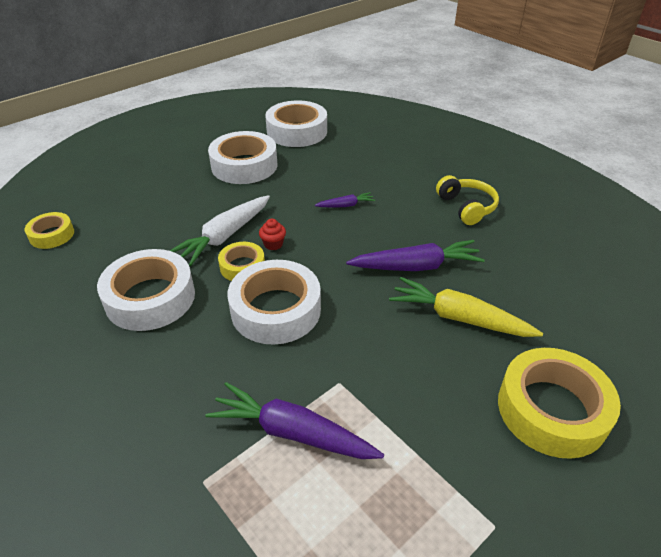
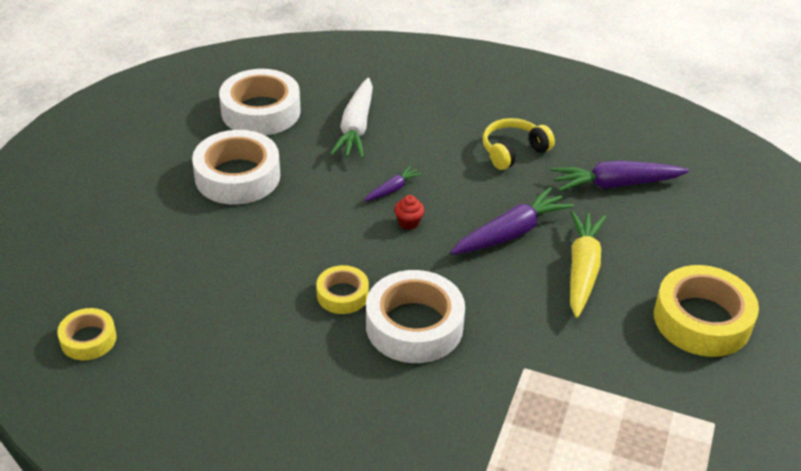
camera: 30 degrees left, 0 degrees up
(150, 298) = (277, 363): white tape -> none
(225, 236) = (294, 269): white carrot -> white carrot (356, 127)
(273, 244) = (353, 259): red cupcake -> red cupcake (408, 222)
(292, 432) = (518, 424): purple carrot -> purple carrot (615, 184)
(459, 318) = (582, 269): yellow carrot -> yellow carrot turned 105 degrees clockwise
(466, 207) = (513, 151): yellow headphones -> yellow headphones turned 75 degrees counterclockwise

---

WORK INSTRUCTIONS:
What lines in the records above include the string "turned"? Copy each one.

THE COMPLETED TASK:
(459, 318) = (582, 269): yellow carrot -> yellow carrot turned 105 degrees clockwise
(466, 207) = (513, 151): yellow headphones -> yellow headphones turned 75 degrees counterclockwise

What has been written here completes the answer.